## Task details
Starting at the line that contains "(696, 407) = (750, 191): white" and ending at the final line of the entries below, write out each line exactly as it appears, but omit the pictures.

==== Input data ====

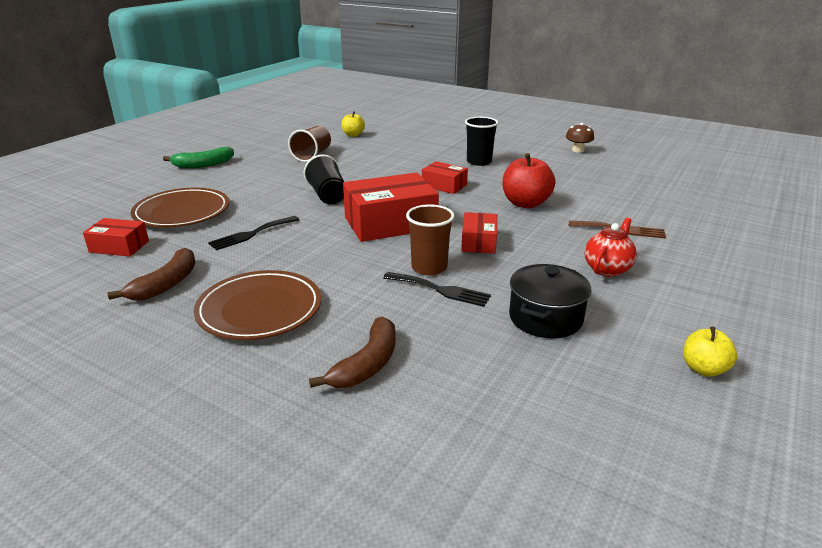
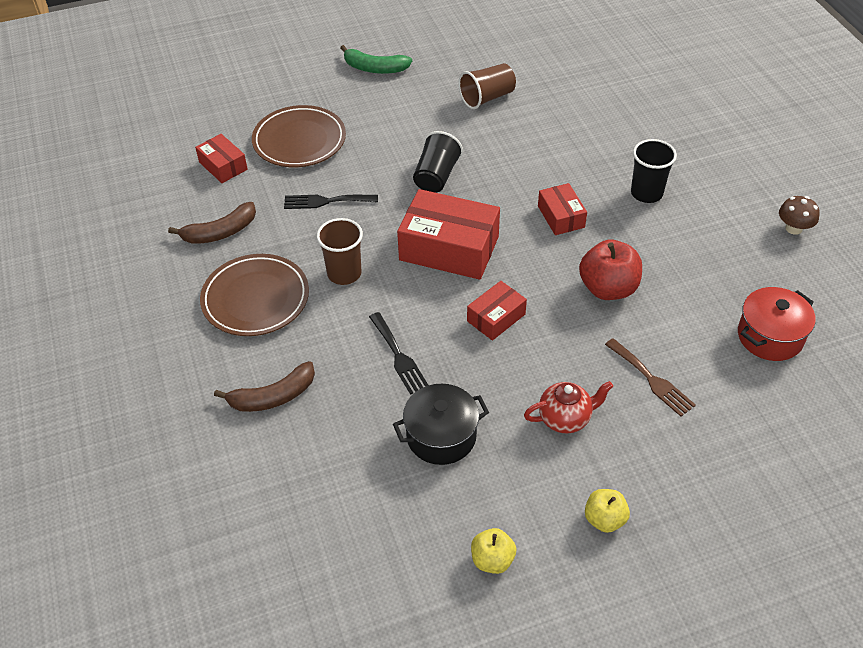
camera: 40 degrees right, 20 degrees up
(353, 135) = (566, 76): yellow apple -> yellow apple (604, 519)
(429, 267) = (418, 325): brown cup -> brown cup (344, 273)
(643, 189) = (770, 336): none -> red pot

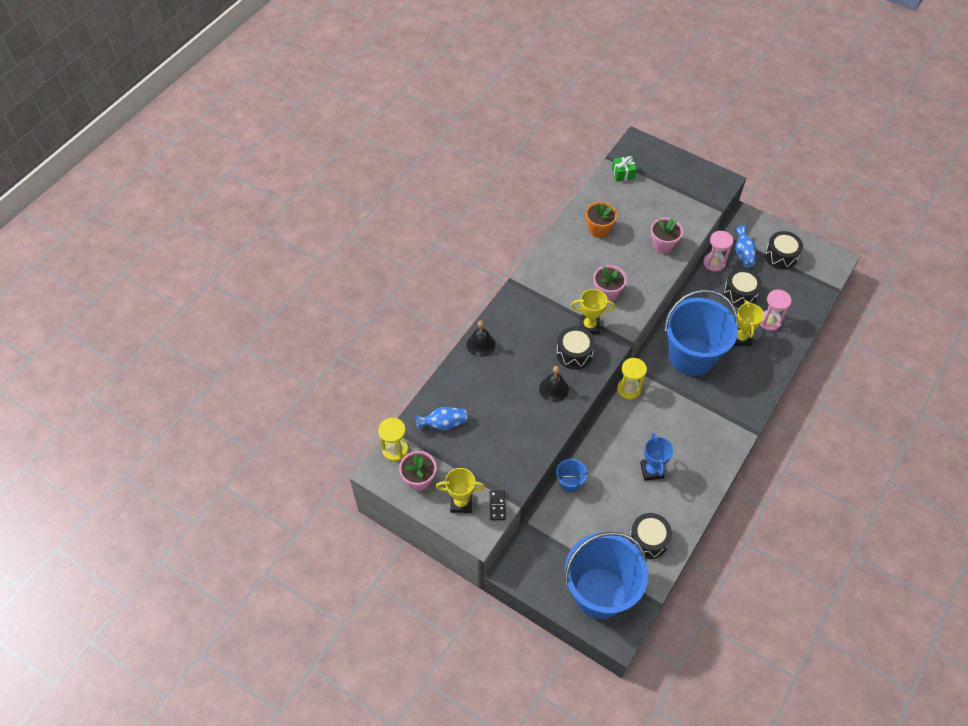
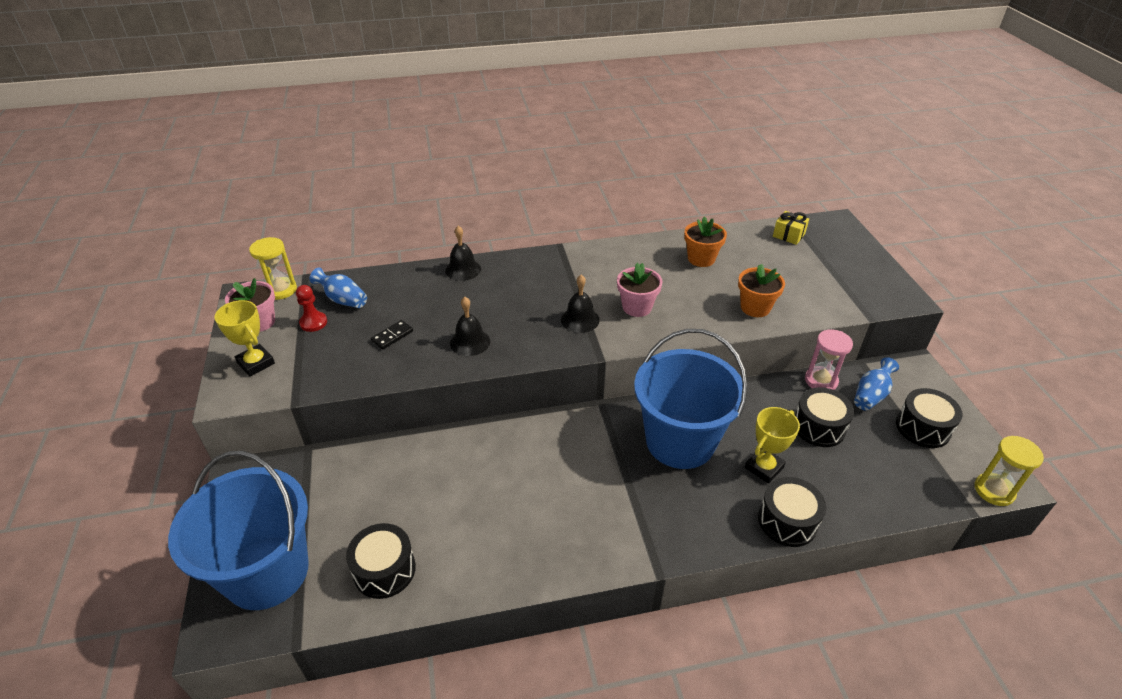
camera: 45 degrees right, 15 degrees down
(451, 452) = (313, 322): none -> red pawn
(497, 506) = (276, 389): black domino -> black domino (392, 336)
(569, 482) = (396, 450): blue bucket -> none
(574, 353) = (532, 329): black drum -> black drum (787, 521)
(589, 326) = (580, 319): yellow trophy -> black bell
(623, 173) = (788, 235): green gift -> yellow gift
(629, 389) = (570, 419): yellow hourglass -> yellow hourglass (994, 490)
(651, 470) = (486, 508): blue trophy -> none
(663, 245) = (755, 307): pink flower pot -> orange flower pot
(769, 321) = (825, 478): pink hourglass -> none

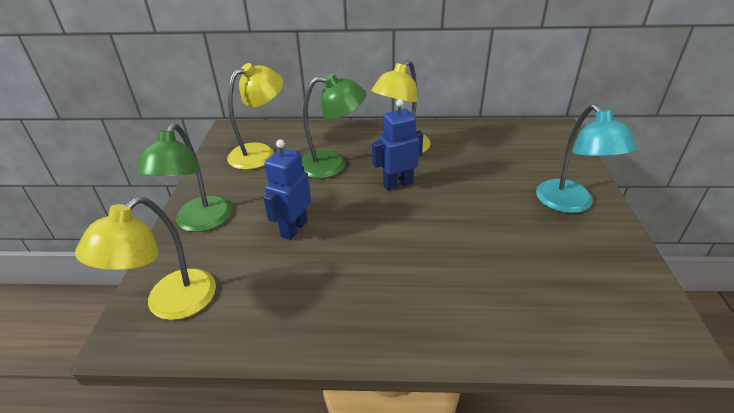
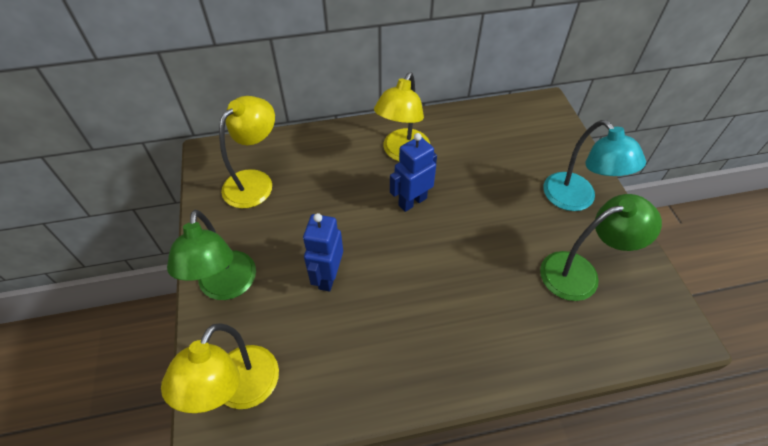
camera: 15 degrees left, 15 degrees up
(332, 164) = (338, 186): green lamp -> green lamp (580, 272)

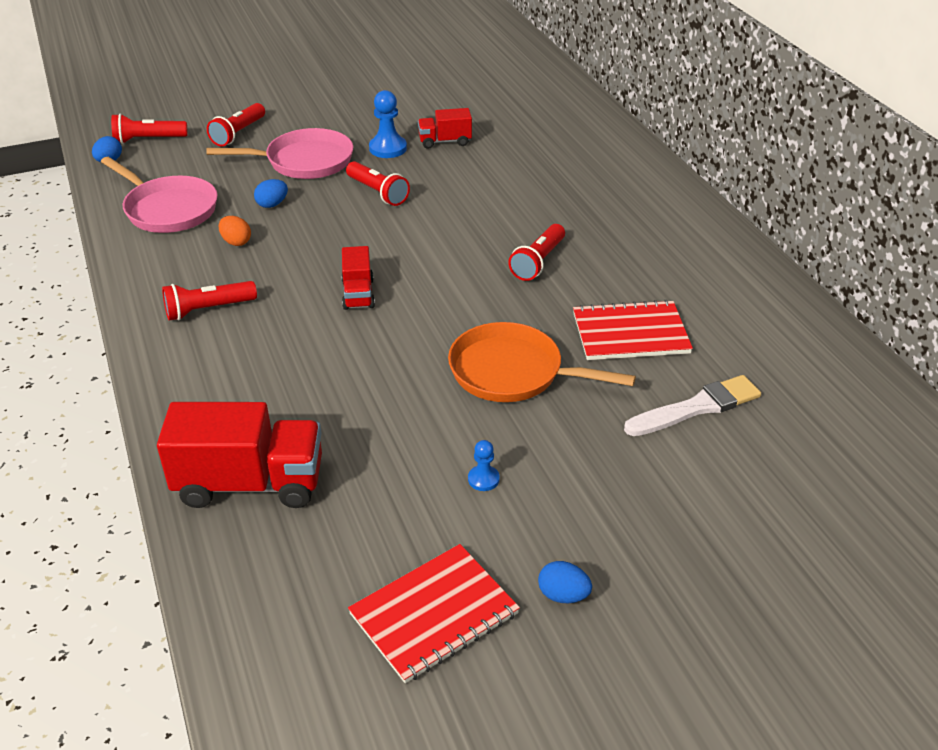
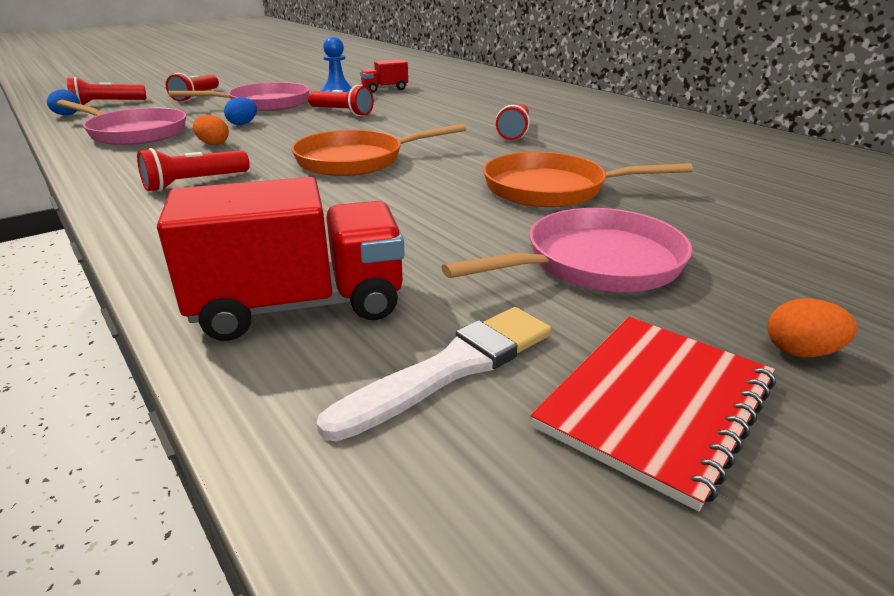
camera: 15 degrees left, 10 degrees down
(358, 294) = (357, 160): red truck -> orange pan
(483, 479) = (594, 263): blue pawn -> pink pan
(563, 595) = (801, 352): blue egg -> orange egg
(630, 333) = (637, 158): red notebook -> none
(696, 407) = (750, 191): white brush -> white brush (451, 368)

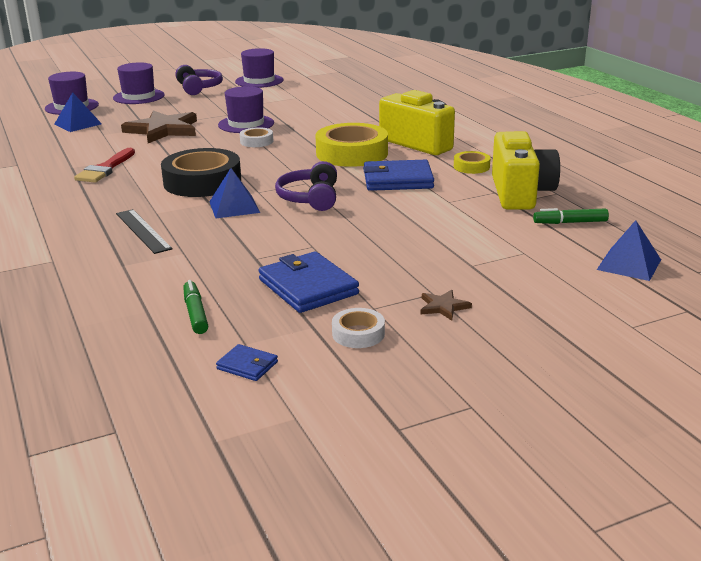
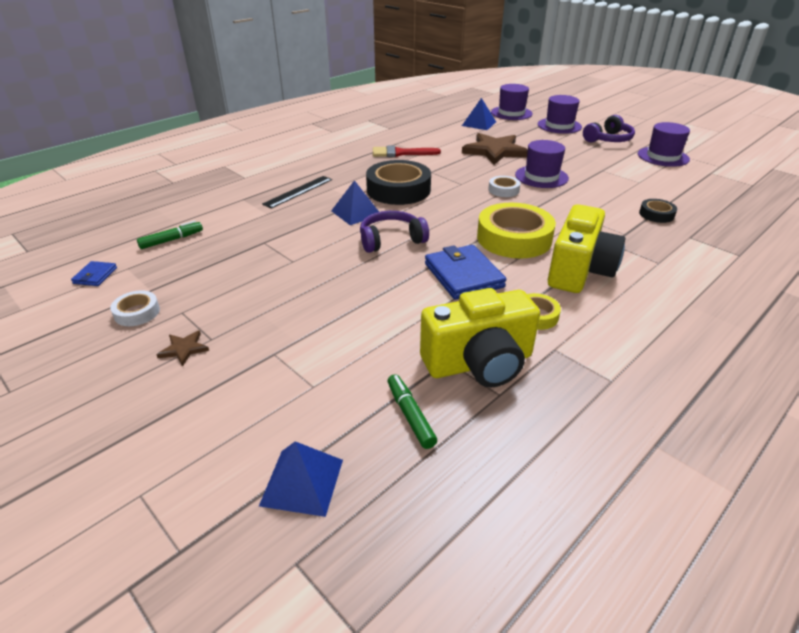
camera: 70 degrees right, 10 degrees up
(308, 287) = (216, 274): blue wallet -> none
(356, 105) = (656, 214): none -> black tape

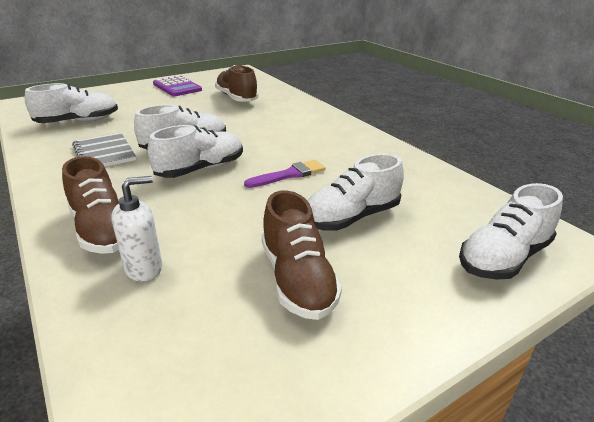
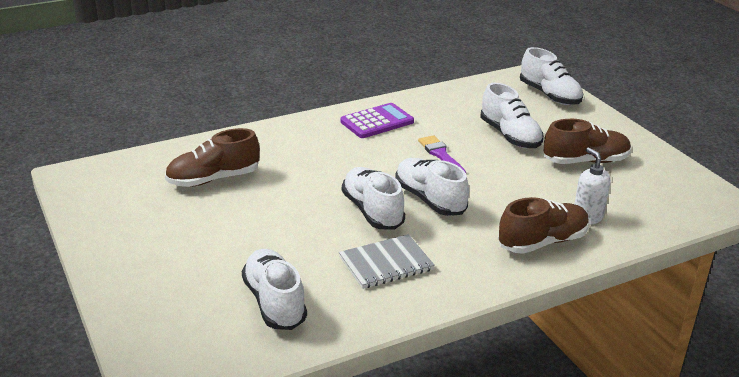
camera: 85 degrees left, 0 degrees up
(177, 87) = (139, 229): purple calculator -> purple calculator (377, 122)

====

## Answer box
(696, 407) = (750, 191): white brush -> white brush (451, 368)

camera: 70 degrees right, 10 degrees up
(308, 287) = (216, 274): blue wallet -> none
(356, 105) = (656, 214): none -> black tape

camera: 85 degrees left, 0 degrees up
(177, 87) = (139, 229): purple calculator -> purple calculator (377, 122)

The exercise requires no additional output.